- Problem requirements -
Count the lines below that contain the string "time". Reply with the number alone.

- Collection entries -
>>>
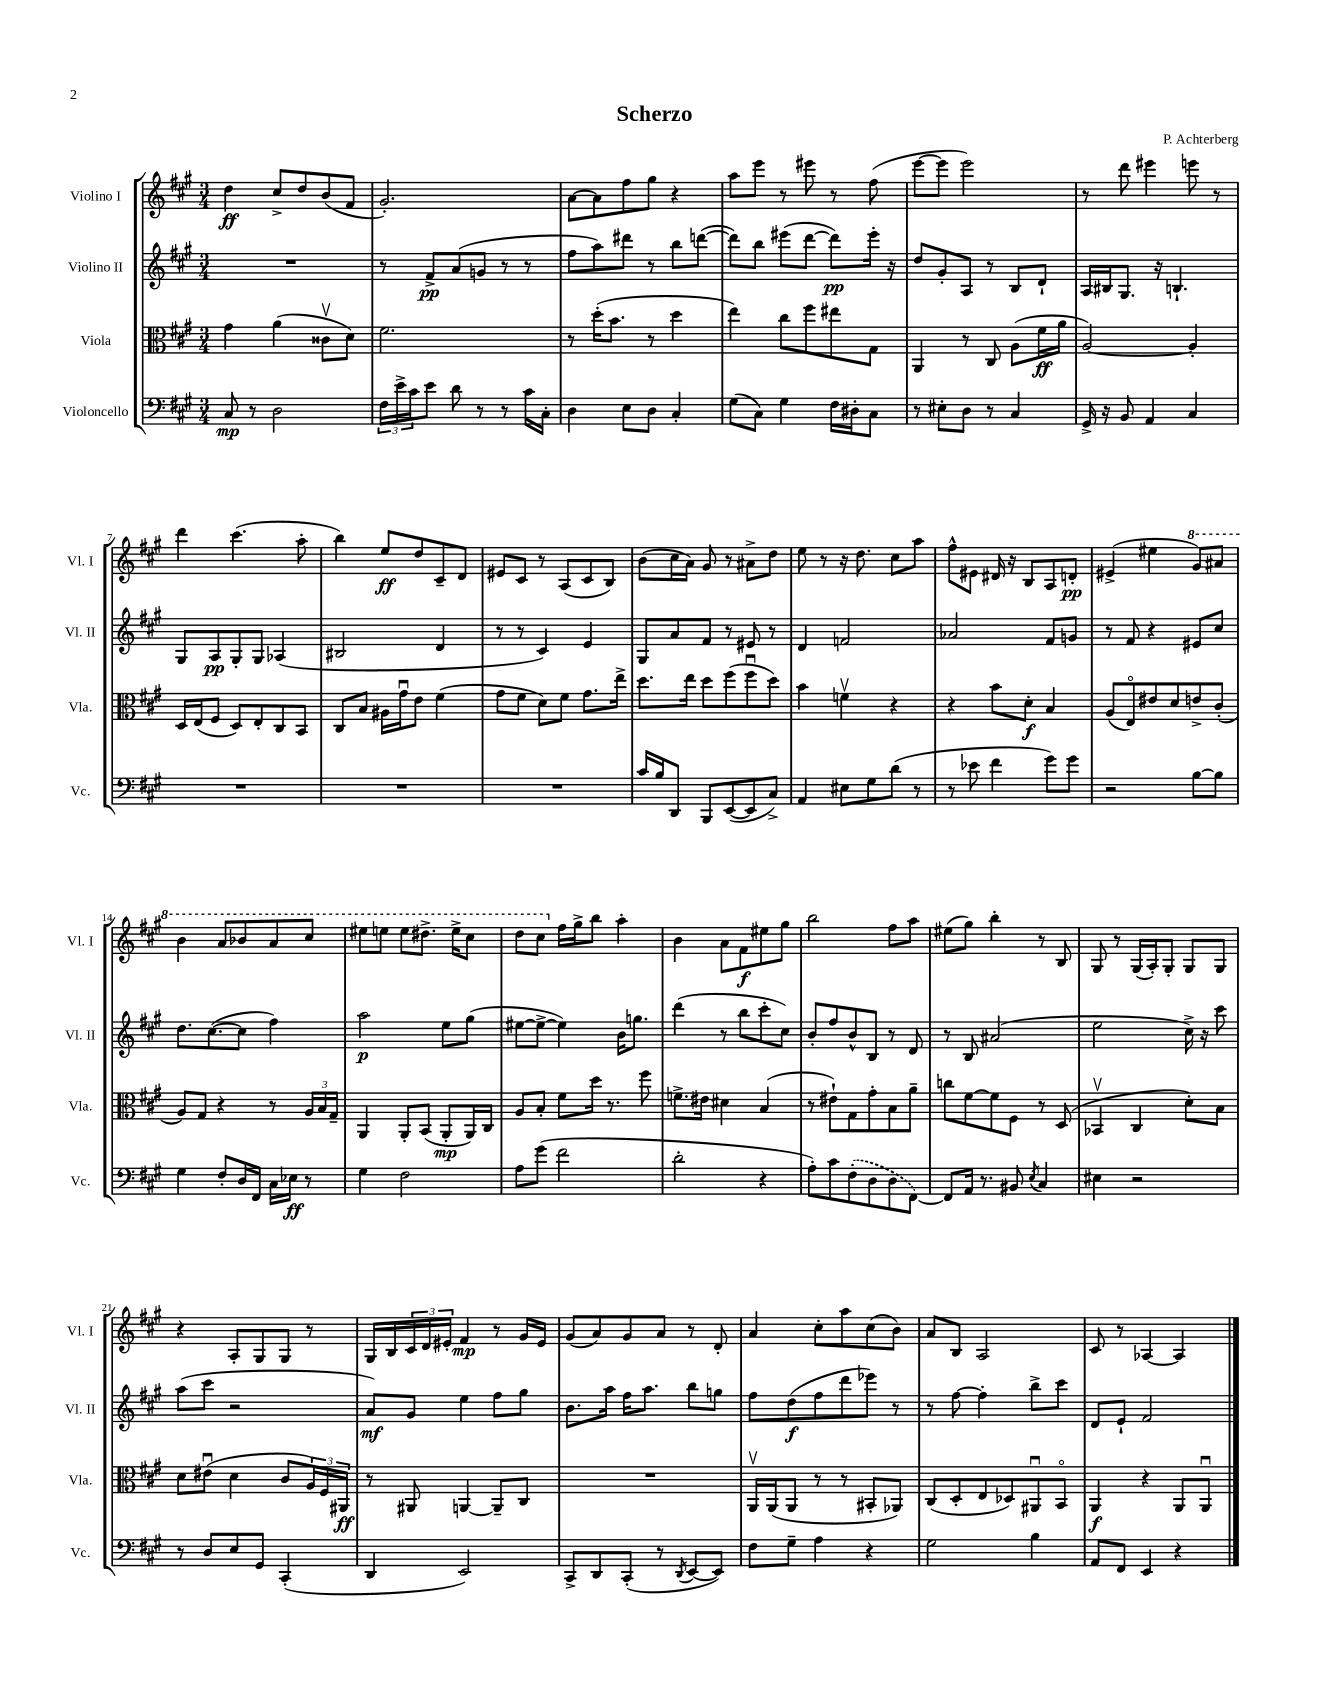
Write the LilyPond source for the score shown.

\header { title = "Scherzo" composer = "P. Achterberg" }
<<
\new StaffGroup <<
\new Staff = "s0" \with { instrumentName = "Violino I" shortInstrumentName = "Vl. I" } {
    \clef treble \key a \major \numericTimeSignature \time 3/4
    d''4\ff cis''8-> d''8 b'8( fis'8 |
    gis'2.-.) |
    a'8~ a'8 fis''8 gis''8 r4 |
    a''8 e'''8 r8 eis'''8 r8 fis''8( |
    e'''8~ e'''8 e'''2) |
    r8 d'''8 eis'''4 e'''8 r8 |
    d'''4 cis'''4.( a''8-. |
    b''4) e''8\ff d''8 cis'8-- d'8 |
    eis'8 cis'8 r8 a8( cis'8 b8) |
    b'8( cis''16 a'16) gis'8 r8 ais'8-> d''8 |
    e''8 r8 r16 d''8. cis''8 a''8 |
    fis''8-^ eis'8 dis'16 r16 b8 a8 d'8-.\pp |
    eis'4->( eis''4 \ottava #1 gis''8) ais''8 |
    b''4 a''8 bes''8 a''8 cis'''8 |
    eis'''8 e'''8 e'''8 dis'''8.-> e'''16-> cis'''8 |
    d'''8 cis'''8 \ottava #0 fis''16 gis''16-> b''8 a''4-. |
    b'4 a'8 fis'8\f eis''8 gis''8 |
    b''2 fis''8 a''8 |
    eis''8( gis''8) b''4-. r8 b8 |
    gis8 r8 gis16( a16-.) gis8-. gis8 gis8 |
    r4 a8-. gis8 gis8 r8 |
    gis16 b16 \tuplet 3/2 { cis'16 d'16 eis'16-. } fis'4\mp r8 gis'16 eis'16 |
    gis'8( a'8) gis'8 a'8 r8 d'8-. |
    a'4 cis''8-. a''8 cis''8( b'8) |
    a'8 b8 a2 |
    cis'8 r8 aes4~ aes4 \bar "|." |
}
\new Staff = "s1" \with { instrumentName = "Violino II" shortInstrumentName = "Vl. II" } {
    \clef treble \key a \major \numericTimeSignature \time 3/4
    R2. |
    r8 fis'8->\pp a'8( g'8 r8 r8 |
    fis''8 a''8) dis'''8 r8 b''8 d'''8~( |
    d'''8) b''8 eis'''8( d'''8~ d'''8\pp) eis'''16-. r16 |
    d''8 gis'8-. a8 r8 b8 d'8-! |
    a16 bis16 gis8. r16 b4.-! |
    gis8 a8\pp gis8-. gis8 aes4( |
    bis2 d'4 |
    r8 r8 cis'4) e'4 |
    gis8 a'8 fis'8 r8 eis'8 r8 |
    d'4 f'2 |
    aes'2 fis'8 g'8 |
    r8 fis'8 r4 eis'8 cis''8 |
    d''8. cis''8.~( cis''8 fis''4) |
    a''2\p e''8 gis''8( |
    eis''8~ eis''8~-> eis''4) b'16 g''8. |
    d'''4( r8 b''8 cis'''8-. cis''8) |
    b'8-. fis''8 b'8-^ b8 r8 d'8 |
    r8 b8 ais'2( |
    e''2 cis''16->) r16 cis'''8 |
    a''8( cis'''8 r2 |
    a'8\mf) gis'8 e''4 fis''8 gis''8 |
    b'8. a''16 fis''16 a''8. b''8 g''8 |
    fis''8 d''8\f( fis''8 d'''8 ees'''8) r8 |
    r8 fis''8~ fis''4-. b''8-> cis'''8 |
    d'8 e'8-! fis'2 \bar "|." |
}
\new Staff = "s2" \with { instrumentName = "Viola" shortInstrumentName = "Vla." } {
    \clef alto \key a \major \numericTimeSignature \time 3/4
    gis'4 a'4( cisis'8\upbow d'8) |
    fis'2. |
    r8 d''16-.( b'8. r8 d''4 |
    e''4) cis''8 fis''8 eis''8 gis8 |
    a,4 r8 cis8 a8( fis'16\ff a'16 |
    a2~) a4-. |
    d16 e16( fis8 d8) e8-. cis8 b,8 |
    cis8 b8 ais16 gis'16\downbow e'8 fis'4( |
    gis'8 fis'8 d'8) fis'8 gis'8. e''16-> |
    d''8. e''16 d''8 fis''8( fis''8\downbow d''8) |
    b'4 f'4\upbow r4 |
    r4 b'8 d'8-.\f b4 |
    a8( e8\flageolet) eis'8 d'8 e'8-> cis'8-.( |
    a8) gis8 r4 r8 \tuplet 3/2 { a16 b16 gis16-- } |
    a,4 a,8-. b,8( a,8-.\mp a,16) cis16 |
    a8 b8-. fis'8 d''16 r8. fis''8 |
    f'8.-> eis'16 dis'4 b4( |
    r8 eis'8-!) gis8 gis'8-. b8 a'8-- |
    c''8 fis'8~ fis'8 fis8 r8 d8( |
    bes,4\upbow cis4 d'8-.) b8 |
    d'8 eis'8\downbow( d'4 cis'8 \tuplet 3/2 { a16) fis16 ais,16\ff } |
    r8 ais,8 a,4~ a,8-- cis8 |
    R2. |
    a,16\upbow a,16( a,8 r8 r8 bis,8-. aes,8) |
    cis8( d8-. e8 des8) ais,8\downbow b,8\flageolet |
    a,4\f r4 a,8 a,8\downbow \bar "|." |
}
\new Staff = "s3" \with { instrumentName = "Violoncello" shortInstrumentName = "Vc." } {
    \clef bass \key a \major \numericTimeSignature \time 3/4
    cis8\mp r8 d2 |
    \tuplet 3/2 { fis16 e'16-> cis'16 } e'8 d'8 r8 r8 cis'16 cis16-. |
    d4 e8 d8 cis4-. |
    gis8( cis8) gis4 fis16 dis16-. cis8 |
    r8 eis8-. d8 r8 cis4 |
    gis,16-> r16 b,8 a,4 cis4 |
    R2. |
    R2. |
    R2. |
    cis'16 b16 d,8 b,,8 e,8~( e,8 cis8->) |
    a,4 eis8 gis8 d'8( r8 |
    r8 ees'8 fis'4 gis'8) gis'8 |
    r2 b8~ b8 |
    gis4 fis8-. d16 fis,16 cis16 ees16\ff r8 |
    gis4 fis2 |
    a8 gis'8( fis'2 |
    d'2-. r4 |
    a8-.) cis'8 \once \slurDashed fis8-.( d8 d8 fis,8~) |
    fis,8 a,16 r8. bis,8 \acciaccatura { e8 } cis4 |
    eis4 r2 |
    r8 d8 e8 gis,8 cis,4-.( |
    d,4 e,2) |
    cis,8-> d,8 cis,8-.( r8 \acciaccatura { d,8 } e,8~ e,8) |
    fis8 gis8-- a4 r4 |
    gis2 b4 |
    a,8 fis,8 e,4 r4 \bar "|." |
}
>>
>>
<<<
- Task output -
4